What to work on: Write the records out again. Match them exactly.

Task material:
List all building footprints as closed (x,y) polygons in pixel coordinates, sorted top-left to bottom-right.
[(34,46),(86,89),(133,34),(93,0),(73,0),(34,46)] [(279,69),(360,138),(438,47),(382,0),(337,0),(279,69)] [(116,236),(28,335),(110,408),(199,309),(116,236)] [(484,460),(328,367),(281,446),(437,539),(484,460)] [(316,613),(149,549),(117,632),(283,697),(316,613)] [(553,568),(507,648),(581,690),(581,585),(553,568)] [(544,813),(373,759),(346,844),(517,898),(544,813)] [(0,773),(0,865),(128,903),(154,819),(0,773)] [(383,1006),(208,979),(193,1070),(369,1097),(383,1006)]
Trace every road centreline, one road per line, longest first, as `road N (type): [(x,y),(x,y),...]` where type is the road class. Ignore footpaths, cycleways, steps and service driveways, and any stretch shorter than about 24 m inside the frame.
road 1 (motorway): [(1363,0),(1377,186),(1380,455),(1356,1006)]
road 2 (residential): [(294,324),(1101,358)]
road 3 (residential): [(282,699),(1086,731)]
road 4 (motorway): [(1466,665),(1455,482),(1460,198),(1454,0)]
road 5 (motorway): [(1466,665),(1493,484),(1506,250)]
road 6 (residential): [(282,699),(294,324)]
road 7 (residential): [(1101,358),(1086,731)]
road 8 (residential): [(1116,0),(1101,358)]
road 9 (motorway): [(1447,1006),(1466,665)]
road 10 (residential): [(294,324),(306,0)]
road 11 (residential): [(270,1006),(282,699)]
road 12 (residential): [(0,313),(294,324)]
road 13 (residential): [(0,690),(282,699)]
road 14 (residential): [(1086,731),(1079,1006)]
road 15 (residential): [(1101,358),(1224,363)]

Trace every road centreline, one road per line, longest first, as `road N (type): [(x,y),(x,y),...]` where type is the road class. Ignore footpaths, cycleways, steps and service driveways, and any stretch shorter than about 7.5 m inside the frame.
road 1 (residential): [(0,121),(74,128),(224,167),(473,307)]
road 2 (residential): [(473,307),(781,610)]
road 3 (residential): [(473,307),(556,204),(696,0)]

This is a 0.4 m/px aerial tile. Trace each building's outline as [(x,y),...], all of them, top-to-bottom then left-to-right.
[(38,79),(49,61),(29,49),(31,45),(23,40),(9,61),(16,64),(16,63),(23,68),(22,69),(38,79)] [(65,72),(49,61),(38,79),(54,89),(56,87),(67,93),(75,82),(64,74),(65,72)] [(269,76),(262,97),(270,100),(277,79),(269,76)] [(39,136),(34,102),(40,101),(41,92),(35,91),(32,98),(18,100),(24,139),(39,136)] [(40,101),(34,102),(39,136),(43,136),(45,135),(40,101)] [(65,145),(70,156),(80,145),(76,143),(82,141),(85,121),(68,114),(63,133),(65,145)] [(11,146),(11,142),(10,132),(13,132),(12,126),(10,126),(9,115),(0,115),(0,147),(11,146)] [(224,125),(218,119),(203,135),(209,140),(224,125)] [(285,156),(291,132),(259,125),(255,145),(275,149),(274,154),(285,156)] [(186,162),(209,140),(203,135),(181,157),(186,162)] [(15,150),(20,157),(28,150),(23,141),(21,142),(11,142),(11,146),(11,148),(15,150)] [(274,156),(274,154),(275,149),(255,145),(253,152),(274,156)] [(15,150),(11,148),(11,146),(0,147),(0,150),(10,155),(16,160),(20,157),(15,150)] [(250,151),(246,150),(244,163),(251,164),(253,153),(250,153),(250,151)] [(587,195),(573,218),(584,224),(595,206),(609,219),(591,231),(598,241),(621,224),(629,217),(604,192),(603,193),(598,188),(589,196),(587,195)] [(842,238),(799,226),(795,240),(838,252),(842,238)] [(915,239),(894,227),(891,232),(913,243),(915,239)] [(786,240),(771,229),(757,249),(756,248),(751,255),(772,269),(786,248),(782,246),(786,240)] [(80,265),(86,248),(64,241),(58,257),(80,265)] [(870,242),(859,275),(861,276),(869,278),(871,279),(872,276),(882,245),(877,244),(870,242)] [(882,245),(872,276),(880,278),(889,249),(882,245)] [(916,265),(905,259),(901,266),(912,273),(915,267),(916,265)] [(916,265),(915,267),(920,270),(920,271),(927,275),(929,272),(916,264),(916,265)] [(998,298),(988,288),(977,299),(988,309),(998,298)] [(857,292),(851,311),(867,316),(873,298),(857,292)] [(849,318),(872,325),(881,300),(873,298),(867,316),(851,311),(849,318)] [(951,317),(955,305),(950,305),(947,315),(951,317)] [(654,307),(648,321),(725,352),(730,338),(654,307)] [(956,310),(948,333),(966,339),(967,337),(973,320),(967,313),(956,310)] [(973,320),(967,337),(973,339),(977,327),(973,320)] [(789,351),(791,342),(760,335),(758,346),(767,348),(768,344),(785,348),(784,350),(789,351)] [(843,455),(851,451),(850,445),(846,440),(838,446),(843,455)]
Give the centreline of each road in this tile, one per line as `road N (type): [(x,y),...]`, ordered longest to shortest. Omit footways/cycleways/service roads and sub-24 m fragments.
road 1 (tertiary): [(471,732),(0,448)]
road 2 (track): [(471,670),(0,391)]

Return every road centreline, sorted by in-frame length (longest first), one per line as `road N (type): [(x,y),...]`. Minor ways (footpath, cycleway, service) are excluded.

Answer box:
List all building footprints as closed (x,y) polygons in pixel coordinates, sorted top-left to bottom-right.
[(34,46),(86,89),(133,34),(93,0),(73,0),(34,46)] [(279,69),(360,138),(438,47),(382,0),(337,0),(279,69)] [(116,236),(28,335),(110,408),(199,309),(116,236)] [(484,460),(328,367),(281,446),(437,539),(484,460)] [(316,613),(149,549),(117,632),(283,697),(316,613)] [(553,568),(507,648),(581,690),(581,585),(553,568)] [(544,813),(373,759),(346,844),(517,898),(544,813)] [(0,773),(0,865),(128,903),(154,819),(0,773)] [(383,1006),(208,979),(193,1070),(369,1097),(383,1006)]
Trace every road centreline, one road per line, longest first, as `road N (type): [(x,y),(x,y),...]` where type is the road class. Ignore footpaths, cycleways, steps and service driveways, and any stretch shorter than about 24 m inside the frame.
road 1 (motorway): [(1363,0),(1377,186),(1380,455),(1356,1006)]
road 2 (residential): [(294,324),(1101,358)]
road 3 (residential): [(282,699),(1086,731)]
road 4 (motorway): [(1466,665),(1455,482),(1460,198),(1454,0)]
road 5 (motorway): [(1466,665),(1493,484),(1506,250)]
road 6 (residential): [(282,699),(294,324)]
road 7 (residential): [(1101,358),(1086,731)]
road 8 (residential): [(1116,0),(1101,358)]
road 9 (motorway): [(1447,1006),(1466,665)]
road 10 (residential): [(294,324),(306,0)]
road 11 (residential): [(270,1006),(282,699)]
road 12 (residential): [(0,313),(294,324)]
road 13 (residential): [(0,690),(282,699)]
road 14 (residential): [(1086,731),(1079,1006)]
road 15 (residential): [(1101,358),(1224,363)]

Trace every road centreline, one road per line, longest first, as `road N (type): [(x,y),(x,y),...]` where type is the road class. Ignore footpaths, cycleways, steps and service driveways, and any stretch shorter than about 7.5 m inside the frame.
road 1 (residential): [(0,121),(74,128),(224,167),(473,307)]
road 2 (residential): [(473,307),(781,610)]
road 3 (residential): [(473,307),(556,204),(696,0)]

This is a 0.4 m/px aerial tile. Trace each building's outline as [(x,y),...], all of them, top-to-bottom then left-to-right.
[(38,79),(49,61),(29,49),(31,45),(23,40),(9,61),(16,64),(16,63),(23,68),(22,69),(38,79)] [(65,72),(49,61),(38,79),(54,89),(56,87),(67,93),(75,82),(64,74),(65,72)] [(269,76),(262,97),(270,100),(277,79),(269,76)] [(39,136),(34,102),(40,101),(41,92),(35,91),(32,98),(18,100),(24,139),(39,136)] [(40,101),(34,102),(39,136),(43,136),(45,135),(40,101)] [(65,145),(70,156),(80,145),(76,143),(82,141),(85,121),(68,114),(63,133),(65,145)] [(11,146),(11,142),(10,132),(13,132),(12,126),(10,126),(9,115),(0,115),(0,147),(11,146)] [(224,125),(218,119),(203,135),(209,140),(224,125)] [(285,156),(291,132),(259,125),(255,145),(275,149),(274,154),(285,156)] [(186,162),(209,140),(203,135),(181,157),(186,162)] [(15,150),(20,157),(28,150),(23,141),(21,142),(11,142),(11,146),(11,148),(15,150)] [(274,156),(274,154),(275,149),(255,145),(253,152),(274,156)] [(15,150),(11,148),(11,146),(0,147),(0,150),(10,155),(16,160),(20,157),(15,150)] [(250,151),(246,150),(244,163),(251,164),(253,153),(250,153),(250,151)] [(587,195),(573,218),(584,224),(595,206),(609,219),(591,231),(598,241),(621,224),(629,217),(604,192),(603,193),(598,188),(589,196),(587,195)] [(842,238),(799,226),(795,240),(838,252),(842,238)] [(915,239),(894,227),(891,232),(913,243),(915,239)] [(786,240),(771,229),(757,249),(756,248),(751,255),(772,269),(786,248),(782,246),(786,240)] [(80,265),(86,248),(64,241),(58,257),(80,265)] [(870,242),(859,275),(861,276),(869,278),(871,279),(872,276),(882,245),(877,244),(870,242)] [(882,245),(872,276),(880,278),(889,249),(882,245)] [(916,265),(905,259),(901,266),(912,273),(915,267),(916,265)] [(916,265),(915,267),(920,270),(920,271),(927,275),(929,272),(916,264),(916,265)] [(998,298),(988,288),(977,299),(988,309),(998,298)] [(857,292),(851,311),(867,316),(873,298),(857,292)] [(849,318),(872,325),(881,300),(873,298),(867,316),(851,311),(849,318)] [(951,317),(955,305),(950,305),(947,315),(951,317)] [(654,307),(648,321),(725,352),(730,338),(654,307)] [(956,310),(948,333),(966,339),(967,337),(973,320),(967,313),(956,310)] [(973,320),(967,337),(973,339),(977,327),(973,320)] [(789,351),(791,342),(760,335),(758,346),(767,348),(768,344),(785,348),(784,350),(789,351)] [(843,455),(851,451),(850,445),(846,440),(838,446),(843,455)]
Give the centreline of each road in this tile, one per line as `road N (type): [(x,y),...]`, ordered longest to shortest. Omit footways/cycleways/service roads and sub-24 m fragments.
road 1 (tertiary): [(471,732),(0,448)]
road 2 (track): [(471,670),(0,391)]

Return every road centreline, sorted by in-frame length (longest first), one per line as `road N (type): [(x,y),...]`. Minor ways (footpath, cycleway, service) are excluded.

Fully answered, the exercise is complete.